# [WHAT THE TASK ASKS]
From the line containing "none -> orange round brick E6 level 1" to the final line of the listing, restate each line word for word and add nothing.

(DATA SUPPLIED begins)

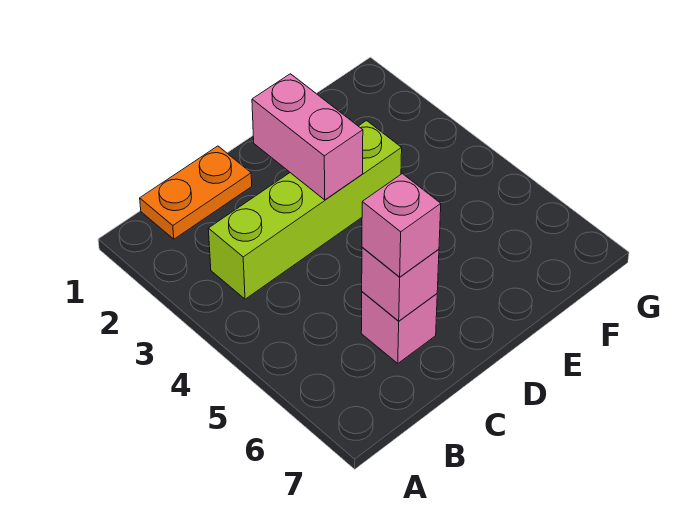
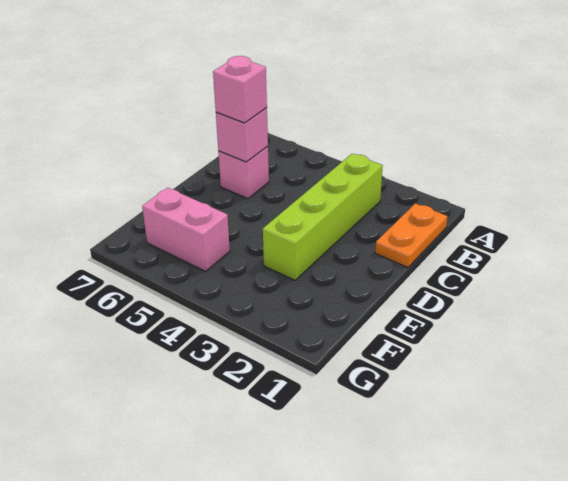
pink brick D2:D3 level 2 -> pink brick F5:F6 level 1

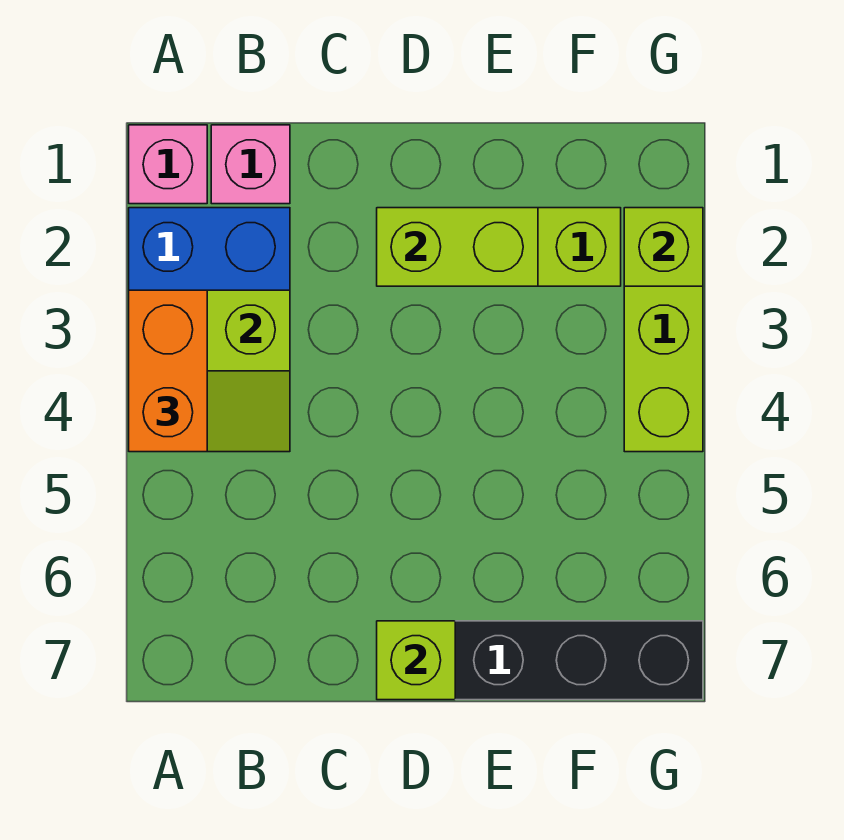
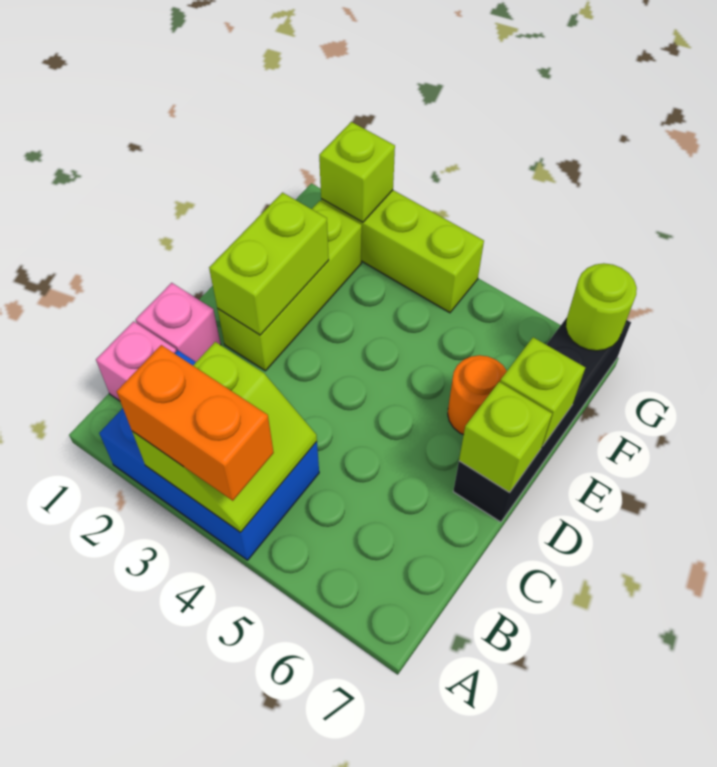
pink brick A1 level 1 -> pink brick C1 level 1
none -> orange round brick E6 level 1
none -> lime brick E7 level 2
none -> lime round brick G7 level 2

(DATA SUPPLIED ends)

# [ANSWER TO THIS TASK]
none -> orange round brick E6 level 1
none -> lime brick E7 level 2
none -> lime round brick G7 level 2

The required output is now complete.